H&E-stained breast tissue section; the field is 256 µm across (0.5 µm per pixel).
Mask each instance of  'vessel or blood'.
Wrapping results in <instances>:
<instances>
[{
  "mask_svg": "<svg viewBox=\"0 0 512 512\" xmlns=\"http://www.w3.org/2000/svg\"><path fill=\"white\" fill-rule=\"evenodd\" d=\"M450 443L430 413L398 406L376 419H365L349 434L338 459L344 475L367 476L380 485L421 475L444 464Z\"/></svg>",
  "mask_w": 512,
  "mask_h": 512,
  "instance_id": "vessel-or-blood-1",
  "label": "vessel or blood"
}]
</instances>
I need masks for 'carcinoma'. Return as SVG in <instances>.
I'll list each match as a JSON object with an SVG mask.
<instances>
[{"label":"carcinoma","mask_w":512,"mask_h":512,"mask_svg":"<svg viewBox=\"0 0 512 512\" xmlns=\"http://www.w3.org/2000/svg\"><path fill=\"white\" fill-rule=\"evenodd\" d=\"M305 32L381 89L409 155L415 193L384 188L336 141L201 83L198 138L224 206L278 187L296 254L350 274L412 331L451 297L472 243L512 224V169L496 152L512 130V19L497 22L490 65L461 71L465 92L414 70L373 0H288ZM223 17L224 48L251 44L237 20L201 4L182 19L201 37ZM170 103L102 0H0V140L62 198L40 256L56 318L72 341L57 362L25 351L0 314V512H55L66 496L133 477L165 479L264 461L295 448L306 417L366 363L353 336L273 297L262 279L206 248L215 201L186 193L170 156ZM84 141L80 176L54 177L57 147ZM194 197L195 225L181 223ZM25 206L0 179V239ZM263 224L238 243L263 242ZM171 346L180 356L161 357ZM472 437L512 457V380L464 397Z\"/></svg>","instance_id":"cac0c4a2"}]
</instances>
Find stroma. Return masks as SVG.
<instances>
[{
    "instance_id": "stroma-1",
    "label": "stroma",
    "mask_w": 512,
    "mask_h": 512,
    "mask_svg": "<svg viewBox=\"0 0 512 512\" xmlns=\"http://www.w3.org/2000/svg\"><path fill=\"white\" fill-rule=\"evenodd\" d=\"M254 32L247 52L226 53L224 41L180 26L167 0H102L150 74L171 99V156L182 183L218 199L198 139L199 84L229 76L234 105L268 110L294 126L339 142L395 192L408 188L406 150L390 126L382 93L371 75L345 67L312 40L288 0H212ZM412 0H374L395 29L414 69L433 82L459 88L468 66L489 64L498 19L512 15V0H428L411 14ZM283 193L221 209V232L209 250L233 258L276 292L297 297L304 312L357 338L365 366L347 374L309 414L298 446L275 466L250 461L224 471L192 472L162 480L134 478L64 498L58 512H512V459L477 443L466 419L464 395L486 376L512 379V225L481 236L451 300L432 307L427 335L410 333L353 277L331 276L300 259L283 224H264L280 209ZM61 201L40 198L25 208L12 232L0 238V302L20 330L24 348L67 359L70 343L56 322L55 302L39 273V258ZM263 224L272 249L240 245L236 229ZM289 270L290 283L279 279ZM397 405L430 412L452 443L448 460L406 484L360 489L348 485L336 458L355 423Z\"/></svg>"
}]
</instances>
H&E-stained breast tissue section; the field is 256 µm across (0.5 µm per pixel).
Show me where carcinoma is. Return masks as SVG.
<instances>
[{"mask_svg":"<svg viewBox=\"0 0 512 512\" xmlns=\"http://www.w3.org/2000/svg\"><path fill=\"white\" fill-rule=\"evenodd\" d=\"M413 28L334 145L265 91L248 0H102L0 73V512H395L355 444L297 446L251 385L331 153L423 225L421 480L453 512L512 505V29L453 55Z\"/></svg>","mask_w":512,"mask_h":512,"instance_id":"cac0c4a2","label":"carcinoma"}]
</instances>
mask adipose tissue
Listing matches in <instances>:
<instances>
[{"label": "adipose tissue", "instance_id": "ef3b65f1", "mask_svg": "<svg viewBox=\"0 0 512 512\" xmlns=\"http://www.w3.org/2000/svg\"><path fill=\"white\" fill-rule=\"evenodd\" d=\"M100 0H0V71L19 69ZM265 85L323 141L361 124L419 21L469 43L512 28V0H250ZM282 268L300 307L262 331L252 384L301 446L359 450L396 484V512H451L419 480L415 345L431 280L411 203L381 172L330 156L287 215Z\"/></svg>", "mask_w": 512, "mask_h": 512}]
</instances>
====
### Aim of the task:
Collect the lines that hold "blood".

### Solution below:
Mask each instance of  'vessel or blood'.
  "instance_id": "vessel-or-blood-1",
  "label": "vessel or blood"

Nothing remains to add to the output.